Records excerpted from a collection =
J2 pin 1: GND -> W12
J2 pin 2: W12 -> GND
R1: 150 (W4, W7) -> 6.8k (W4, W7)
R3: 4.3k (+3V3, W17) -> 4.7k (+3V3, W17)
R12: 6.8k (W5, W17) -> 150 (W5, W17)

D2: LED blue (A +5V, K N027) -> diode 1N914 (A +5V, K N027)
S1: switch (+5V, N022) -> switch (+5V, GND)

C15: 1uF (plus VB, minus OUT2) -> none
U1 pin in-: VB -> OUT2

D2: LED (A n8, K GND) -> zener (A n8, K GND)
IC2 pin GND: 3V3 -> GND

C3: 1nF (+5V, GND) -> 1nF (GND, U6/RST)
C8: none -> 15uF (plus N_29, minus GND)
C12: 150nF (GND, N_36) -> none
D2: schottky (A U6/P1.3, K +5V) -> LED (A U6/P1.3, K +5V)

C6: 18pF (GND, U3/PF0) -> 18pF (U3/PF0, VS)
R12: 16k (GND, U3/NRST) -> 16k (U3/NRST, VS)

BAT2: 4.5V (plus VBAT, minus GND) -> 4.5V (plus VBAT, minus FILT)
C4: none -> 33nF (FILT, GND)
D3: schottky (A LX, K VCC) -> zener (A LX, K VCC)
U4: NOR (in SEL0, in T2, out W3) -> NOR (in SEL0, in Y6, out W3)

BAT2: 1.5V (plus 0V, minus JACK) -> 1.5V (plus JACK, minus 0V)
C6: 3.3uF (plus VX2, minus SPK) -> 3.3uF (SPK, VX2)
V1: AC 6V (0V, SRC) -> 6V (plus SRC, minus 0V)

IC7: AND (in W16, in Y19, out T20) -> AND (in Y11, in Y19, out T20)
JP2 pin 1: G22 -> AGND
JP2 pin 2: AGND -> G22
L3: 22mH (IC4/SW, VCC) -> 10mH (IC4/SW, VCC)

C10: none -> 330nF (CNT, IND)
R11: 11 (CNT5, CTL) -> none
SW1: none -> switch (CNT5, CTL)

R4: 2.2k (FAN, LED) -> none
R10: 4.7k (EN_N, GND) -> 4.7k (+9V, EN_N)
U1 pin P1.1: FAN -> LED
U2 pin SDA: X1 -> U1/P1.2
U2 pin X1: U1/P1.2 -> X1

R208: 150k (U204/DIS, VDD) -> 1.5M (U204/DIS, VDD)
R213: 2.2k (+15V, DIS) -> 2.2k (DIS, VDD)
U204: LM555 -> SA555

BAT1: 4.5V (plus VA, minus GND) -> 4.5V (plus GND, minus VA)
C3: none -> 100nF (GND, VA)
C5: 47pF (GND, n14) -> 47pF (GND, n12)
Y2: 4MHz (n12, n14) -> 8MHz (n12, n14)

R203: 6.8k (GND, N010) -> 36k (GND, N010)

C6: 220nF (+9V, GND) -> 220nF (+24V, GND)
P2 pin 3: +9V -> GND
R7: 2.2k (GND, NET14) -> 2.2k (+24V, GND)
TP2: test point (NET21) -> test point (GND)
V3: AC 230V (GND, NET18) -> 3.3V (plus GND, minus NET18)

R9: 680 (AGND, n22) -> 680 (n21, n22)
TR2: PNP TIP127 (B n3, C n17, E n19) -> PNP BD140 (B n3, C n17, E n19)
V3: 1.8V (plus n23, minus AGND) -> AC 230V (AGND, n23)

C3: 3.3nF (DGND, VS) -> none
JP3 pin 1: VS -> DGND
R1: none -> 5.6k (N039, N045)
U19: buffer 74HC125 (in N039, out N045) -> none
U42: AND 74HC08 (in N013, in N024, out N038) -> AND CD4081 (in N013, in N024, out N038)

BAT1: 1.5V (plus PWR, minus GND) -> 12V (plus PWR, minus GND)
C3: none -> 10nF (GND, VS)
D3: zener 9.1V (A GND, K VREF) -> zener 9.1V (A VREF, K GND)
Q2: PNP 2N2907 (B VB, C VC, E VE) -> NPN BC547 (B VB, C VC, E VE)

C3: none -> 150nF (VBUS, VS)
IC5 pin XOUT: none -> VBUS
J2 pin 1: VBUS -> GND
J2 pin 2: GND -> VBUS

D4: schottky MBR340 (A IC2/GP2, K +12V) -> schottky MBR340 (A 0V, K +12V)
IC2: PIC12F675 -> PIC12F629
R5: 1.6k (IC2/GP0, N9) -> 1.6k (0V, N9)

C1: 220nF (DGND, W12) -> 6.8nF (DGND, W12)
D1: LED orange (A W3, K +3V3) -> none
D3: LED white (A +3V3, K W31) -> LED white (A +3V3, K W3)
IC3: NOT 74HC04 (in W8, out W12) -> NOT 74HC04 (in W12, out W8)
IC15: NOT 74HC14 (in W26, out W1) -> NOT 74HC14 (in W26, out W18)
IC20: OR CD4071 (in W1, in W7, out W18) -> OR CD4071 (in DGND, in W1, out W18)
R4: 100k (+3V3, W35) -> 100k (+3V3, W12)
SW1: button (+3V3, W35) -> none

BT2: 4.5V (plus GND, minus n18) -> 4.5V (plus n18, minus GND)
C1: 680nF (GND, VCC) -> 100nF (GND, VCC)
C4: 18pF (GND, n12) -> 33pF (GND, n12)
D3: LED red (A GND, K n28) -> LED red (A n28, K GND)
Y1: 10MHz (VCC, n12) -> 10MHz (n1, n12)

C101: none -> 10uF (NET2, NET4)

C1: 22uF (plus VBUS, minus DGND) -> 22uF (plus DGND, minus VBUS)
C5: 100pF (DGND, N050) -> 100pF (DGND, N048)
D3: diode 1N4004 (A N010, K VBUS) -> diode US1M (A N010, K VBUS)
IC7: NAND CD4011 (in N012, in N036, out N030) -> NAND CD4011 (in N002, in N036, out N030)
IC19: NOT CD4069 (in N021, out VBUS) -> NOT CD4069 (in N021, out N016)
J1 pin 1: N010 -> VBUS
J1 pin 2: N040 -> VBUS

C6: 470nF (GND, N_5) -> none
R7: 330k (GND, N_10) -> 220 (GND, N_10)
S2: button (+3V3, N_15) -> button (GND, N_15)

To do =
Return exactly the lines above from the line that has "BAT2: 4.5V (plus" through the line that has "TP2: test point (NET21) -> test point (GND)", inclusive, and nothing else.

Exercise response =
BAT2: 4.5V (plus VBAT, minus GND) -> 4.5V (plus VBAT, minus FILT)
C4: none -> 33nF (FILT, GND)
D3: schottky (A LX, K VCC) -> zener (A LX, K VCC)
U4: NOR (in SEL0, in T2, out W3) -> NOR (in SEL0, in Y6, out W3)

BAT2: 1.5V (plus 0V, minus JACK) -> 1.5V (plus JACK, minus 0V)
C6: 3.3uF (plus VX2, minus SPK) -> 3.3uF (SPK, VX2)
V1: AC 6V (0V, SRC) -> 6V (plus SRC, minus 0V)

IC7: AND (in W16, in Y19, out T20) -> AND (in Y11, in Y19, out T20)
JP2 pin 1: G22 -> AGND
JP2 pin 2: AGND -> G22
L3: 22mH (IC4/SW, VCC) -> 10mH (IC4/SW, VCC)

C10: none -> 330nF (CNT, IND)
R11: 11 (CNT5, CTL) -> none
SW1: none -> switch (CNT5, CTL)

R4: 2.2k (FAN, LED) -> none
R10: 4.7k (EN_N, GND) -> 4.7k (+9V, EN_N)
U1 pin P1.1: FAN -> LED
U2 pin SDA: X1 -> U1/P1.2
U2 pin X1: U1/P1.2 -> X1

R208: 150k (U204/DIS, VDD) -> 1.5M (U204/DIS, VDD)
R213: 2.2k (+15V, DIS) -> 2.2k (DIS, VDD)
U204: LM555 -> SA555

BAT1: 4.5V (plus VA, minus GND) -> 4.5V (plus GND, minus VA)
C3: none -> 100nF (GND, VA)
C5: 47pF (GND, n14) -> 47pF (GND, n12)
Y2: 4MHz (n12, n14) -> 8MHz (n12, n14)

R203: 6.8k (GND, N010) -> 36k (GND, N010)

C6: 220nF (+9V, GND) -> 220nF (+24V, GND)
P2 pin 3: +9V -> GND
R7: 2.2k (GND, NET14) -> 2.2k (+24V, GND)
TP2: test point (NET21) -> test point (GND)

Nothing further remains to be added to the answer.